In the data that follows, find the line containing "red plate [464,222,547,284]"; then quote that line and every line after it, exactly, through the last one.
──────
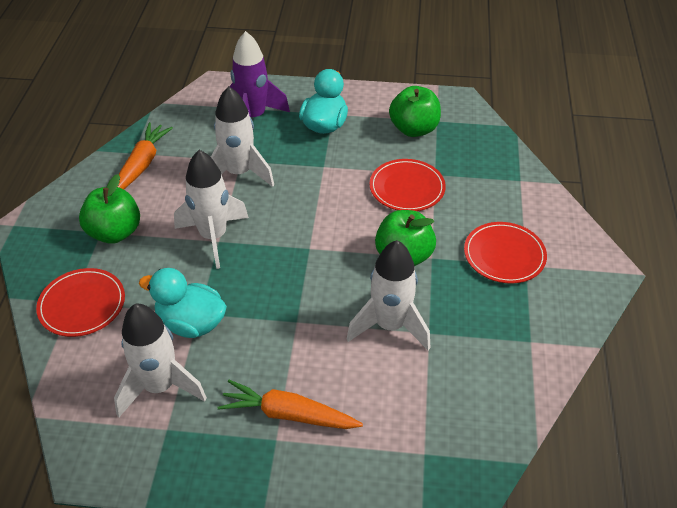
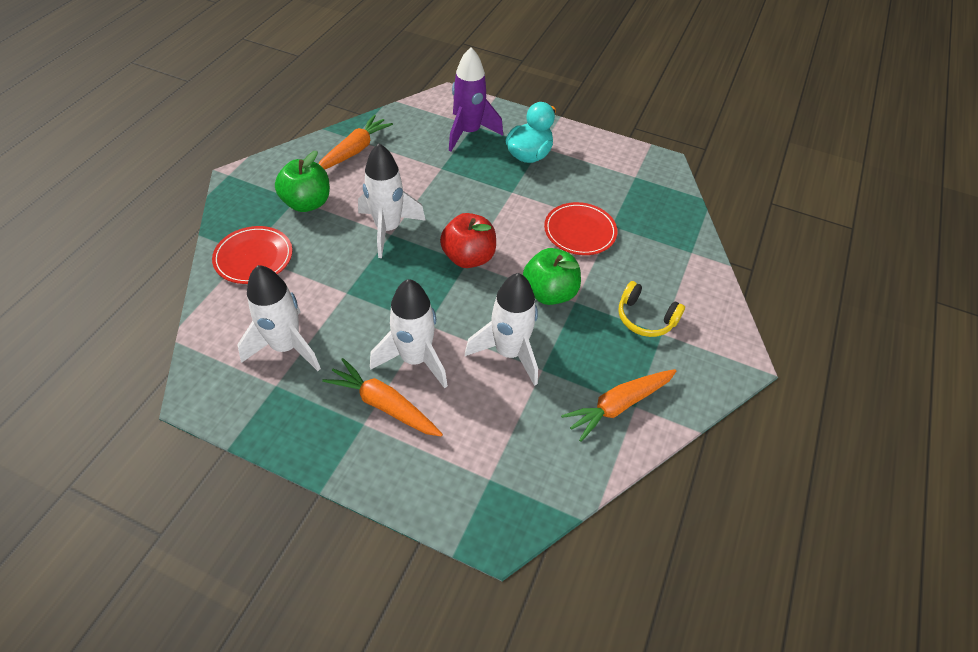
camera: 15 degrees right, 5 degrees up
turquoise duck [139,268,227,338] -> none
white rocket [211,86,274,187] -> white rocket moved to [370,279,448,389]
green apple [389,86,441,137] -> none
red plate [464,222,547,284] -> yellow headphones [618,281,685,337]
none -> red apple [440,213,496,268]
none -> orange carrot [561,369,677,442]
──────
Final answer
red plate [464,222,547,284] -> yellow headphones [618,281,685,337]
none -> red apple [440,213,496,268]
none -> orange carrot [561,369,677,442]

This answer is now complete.